▶ **Task instructions**: For this exercise, output the entries below exactly from the line that holds "gray circle: moved 5 px left, 1 px down" to the line that holds "green rectangle: moved 1 px left", both ends included. No pictures belong in the copy.

▶ **Records to process**:

####################

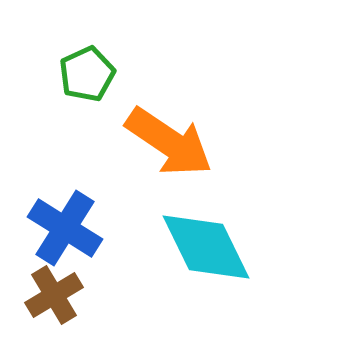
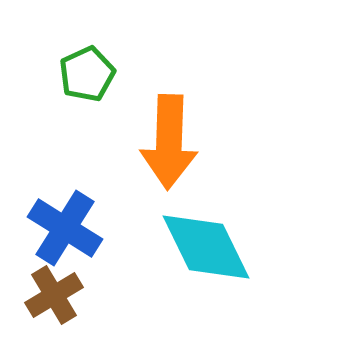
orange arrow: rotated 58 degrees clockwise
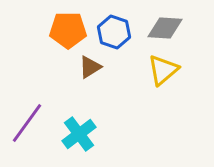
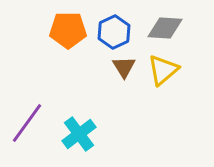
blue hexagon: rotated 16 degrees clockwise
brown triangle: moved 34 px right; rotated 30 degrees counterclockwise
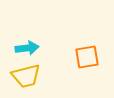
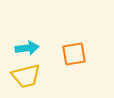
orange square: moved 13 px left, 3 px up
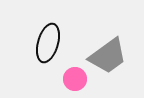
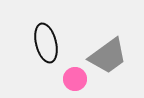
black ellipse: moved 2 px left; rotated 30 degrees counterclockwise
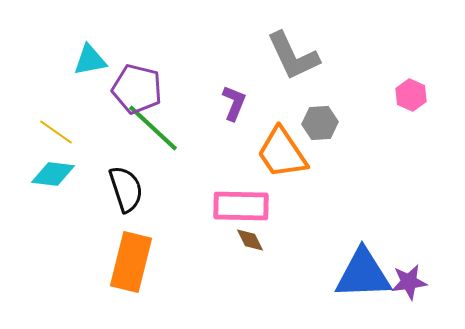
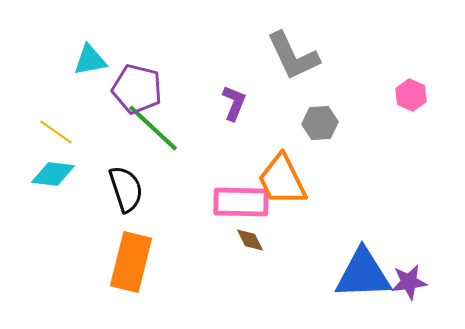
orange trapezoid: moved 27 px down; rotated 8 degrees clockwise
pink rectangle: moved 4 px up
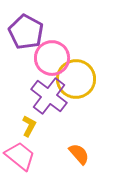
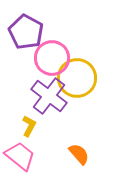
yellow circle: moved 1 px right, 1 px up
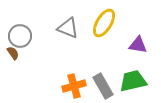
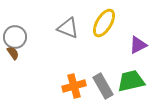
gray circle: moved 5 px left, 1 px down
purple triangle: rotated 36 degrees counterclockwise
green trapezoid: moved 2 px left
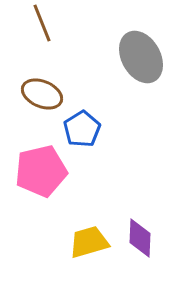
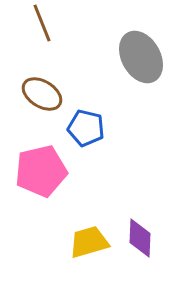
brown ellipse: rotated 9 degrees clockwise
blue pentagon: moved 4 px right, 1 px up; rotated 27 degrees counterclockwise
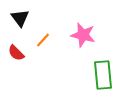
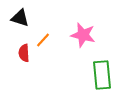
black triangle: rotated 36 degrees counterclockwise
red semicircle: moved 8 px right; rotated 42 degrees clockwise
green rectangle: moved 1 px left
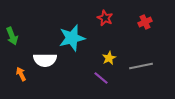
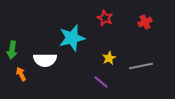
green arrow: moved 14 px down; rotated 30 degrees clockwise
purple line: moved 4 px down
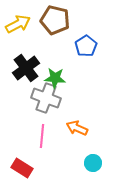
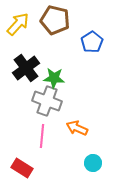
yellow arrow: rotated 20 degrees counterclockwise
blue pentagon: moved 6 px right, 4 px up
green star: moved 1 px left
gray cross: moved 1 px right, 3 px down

####################

▶ **Exercise result**:
gray circle: moved 5 px left, 1 px down
purple triangle: rotated 36 degrees counterclockwise
green trapezoid: moved 2 px left
brown ellipse: rotated 9 degrees clockwise
blue pentagon: moved 4 px right, 1 px up; rotated 27 degrees counterclockwise
black triangle: rotated 36 degrees counterclockwise
red semicircle: moved 8 px right; rotated 42 degrees clockwise
green rectangle: moved 1 px left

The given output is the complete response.